* **DIRECTIONS**: Return the records exactly as they stand, and keep the pictures out of the copy.
-- Opening Marker --
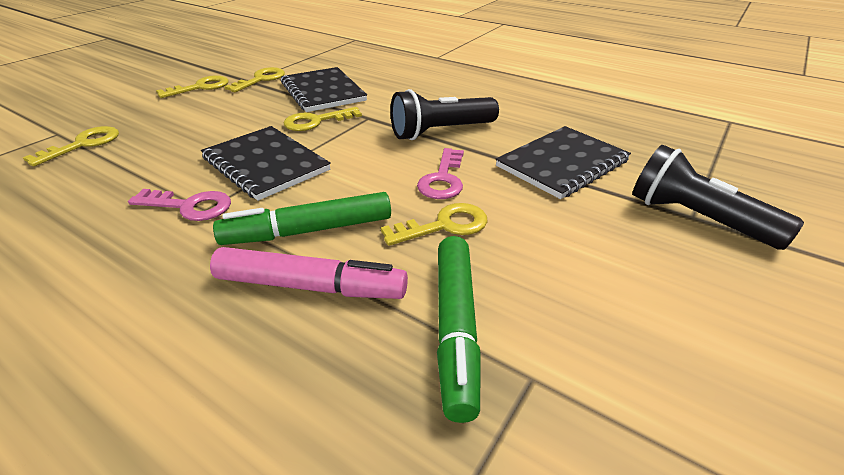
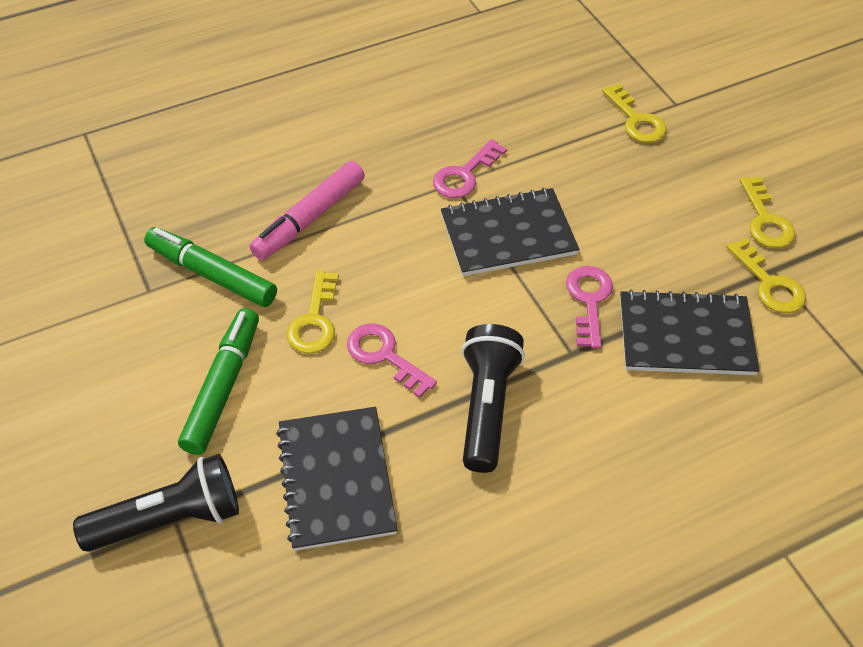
camera: 120 degrees right, 15 degrees up
(308, 231) = (375, 235): green marker -> green marker (223, 387)
(316, 121) = (589, 301): yellow key -> pink key

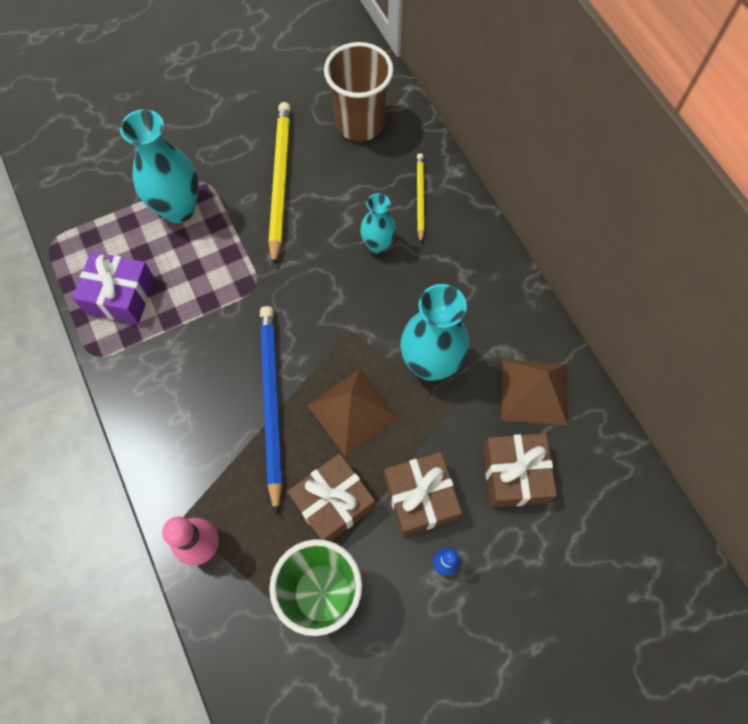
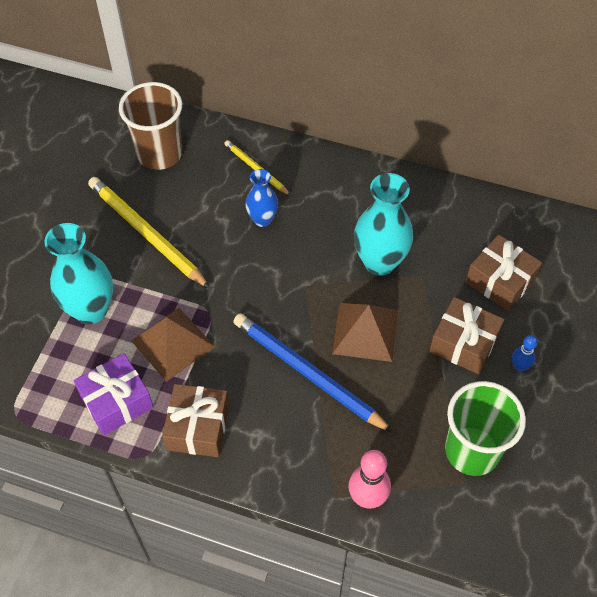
camera: 45 degrees left, 10 degrees down
(333, 503) = (417, 395): brown gift -> brown gift (198, 427)
(378, 245) = (262, 219): turquoise vase -> blue vase
(534, 392) = (458, 225): brown pyramid -> brown pyramid (172, 343)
-- Closing Marker --
* **RESPONSE FOR THIS EXERCISE**:
camera: 120 degrees right, 15 degrees up
(308, 231) = (375, 235): green marker -> green marker (223, 387)
(316, 121) = (589, 301): yellow key -> pink key

camera: 45 degrees left, 10 degrees down
(333, 503) = (417, 395): brown gift -> brown gift (198, 427)
(378, 245) = (262, 219): turquoise vase -> blue vase
(534, 392) = (458, 225): brown pyramid -> brown pyramid (172, 343)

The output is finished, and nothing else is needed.